**TASK TO CARRY OUT**
Pull out each line of the data that includes the word "purple".

**DATASET EXCERPTS**
######
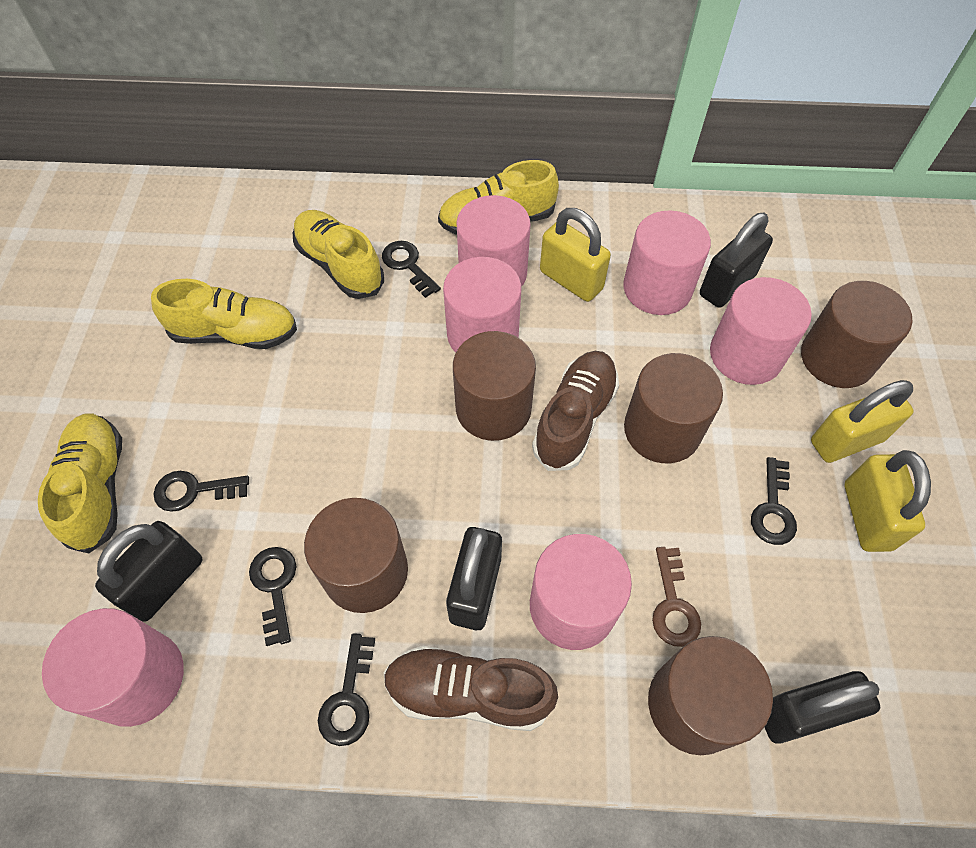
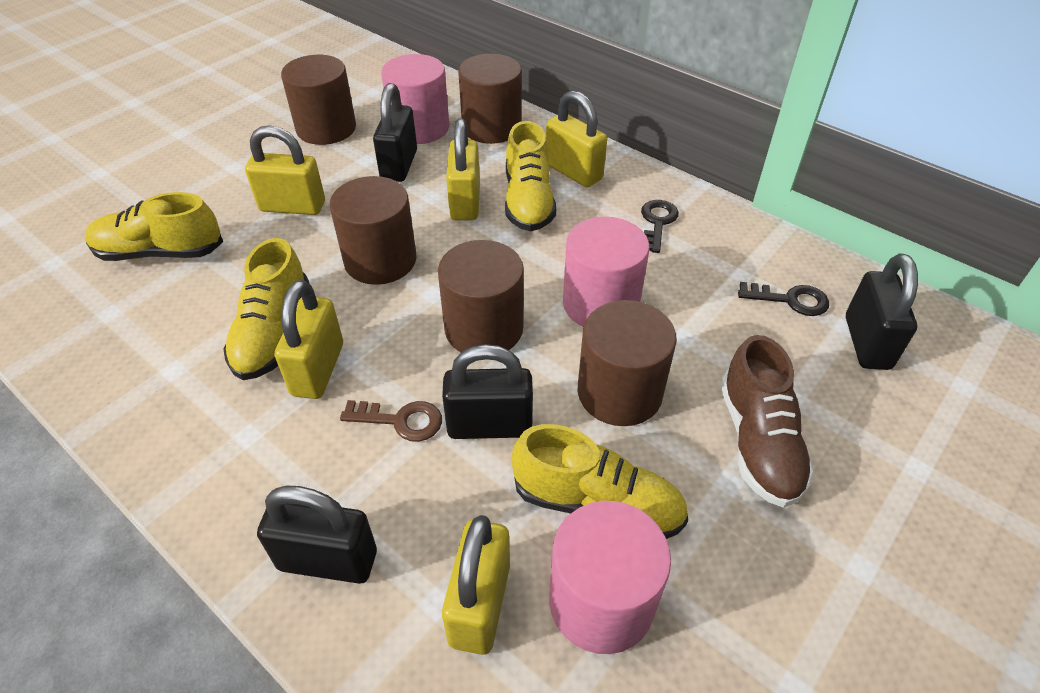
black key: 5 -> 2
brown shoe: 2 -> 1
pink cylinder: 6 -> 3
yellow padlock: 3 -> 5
######
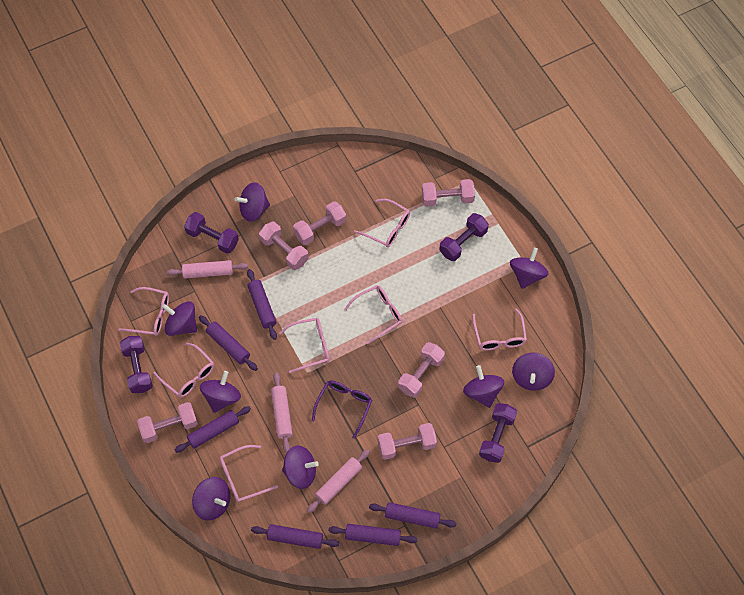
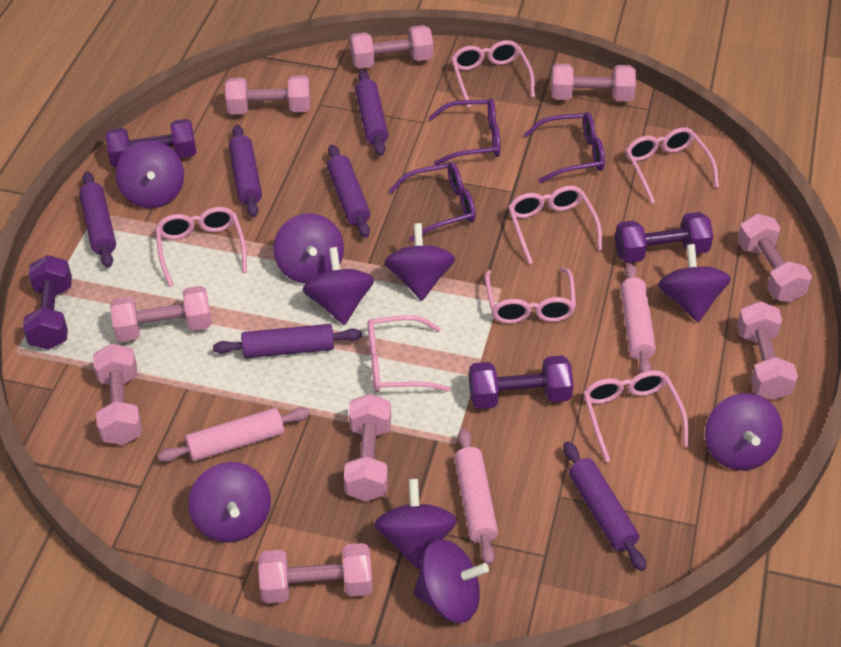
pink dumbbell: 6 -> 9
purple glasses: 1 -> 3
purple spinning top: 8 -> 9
######
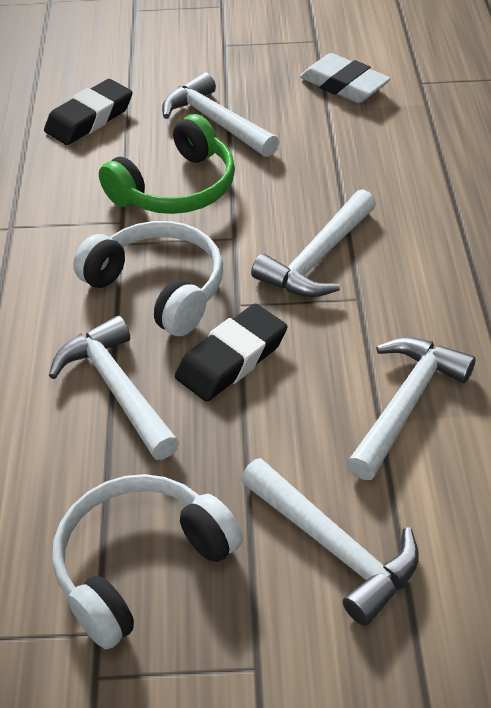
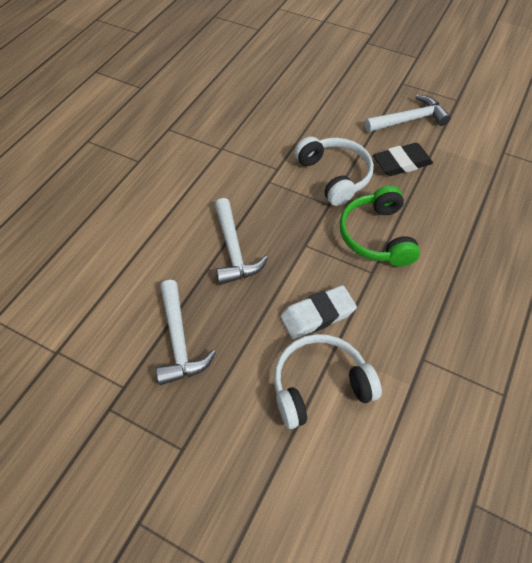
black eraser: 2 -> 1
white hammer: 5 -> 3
######
**FINISHED TASK**
purple glasses: 1 -> 3
purple spinning top: 8 -> 9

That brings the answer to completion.